DATA PROVIDED:
■ ■ ■

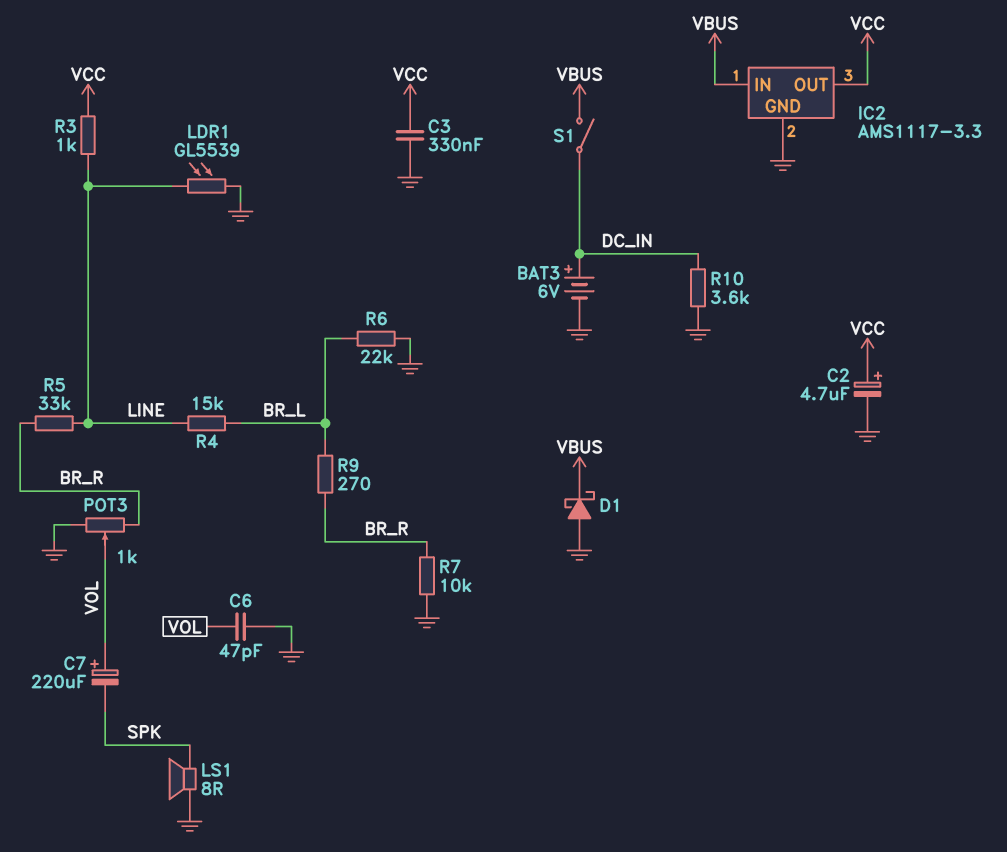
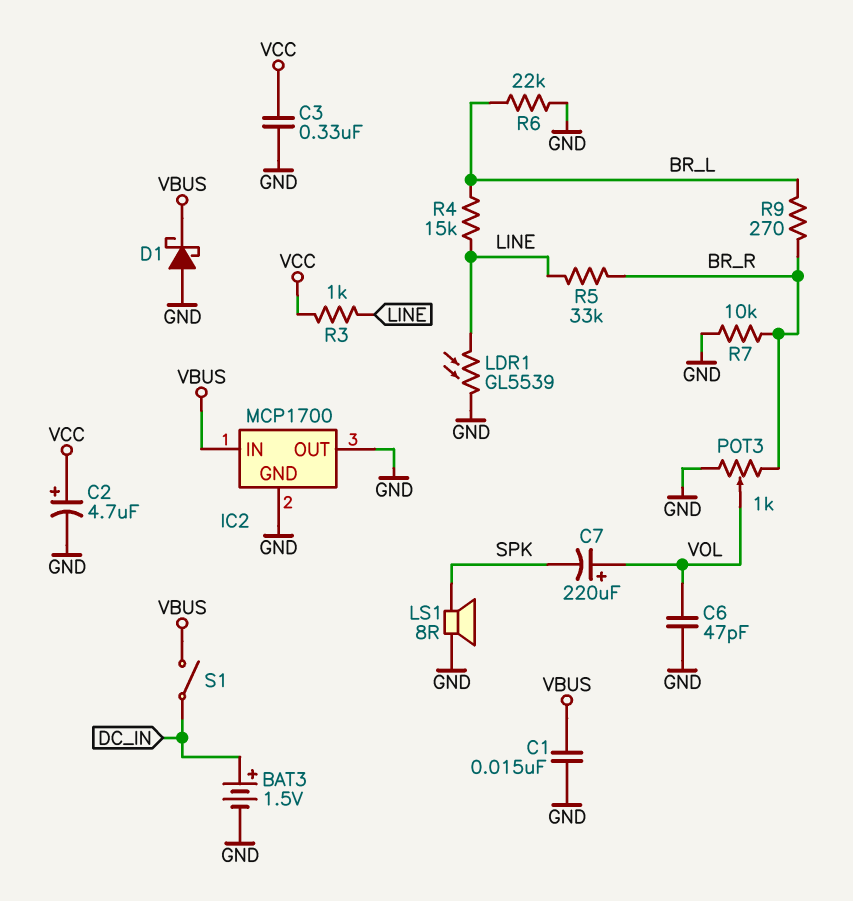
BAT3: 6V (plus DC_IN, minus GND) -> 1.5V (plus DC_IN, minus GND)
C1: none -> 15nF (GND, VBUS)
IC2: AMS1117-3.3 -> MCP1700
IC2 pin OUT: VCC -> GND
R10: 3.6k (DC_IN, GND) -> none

■ ■ ■

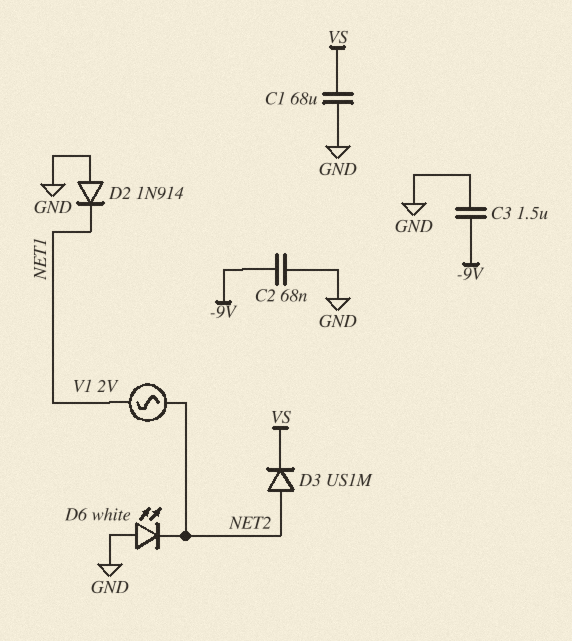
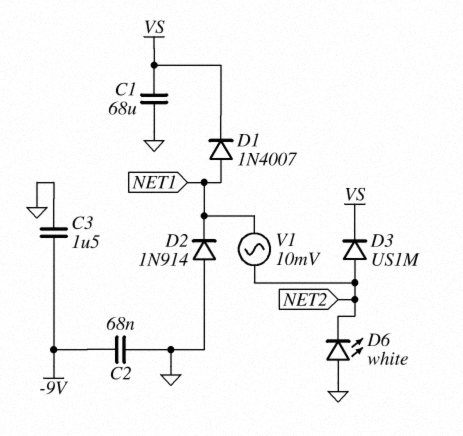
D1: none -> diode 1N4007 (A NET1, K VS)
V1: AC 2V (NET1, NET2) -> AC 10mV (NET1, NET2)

■ ■ ■

PROBLEM STATEMENT: The answer is each line in which the word "none" occurs, copied from the material above.

REPLY TO THE EXERCISE:
C1: none -> 15nF (GND, VBUS)
R10: 3.6k (DC_IN, GND) -> none
D1: none -> diode 1N4007 (A NET1, K VS)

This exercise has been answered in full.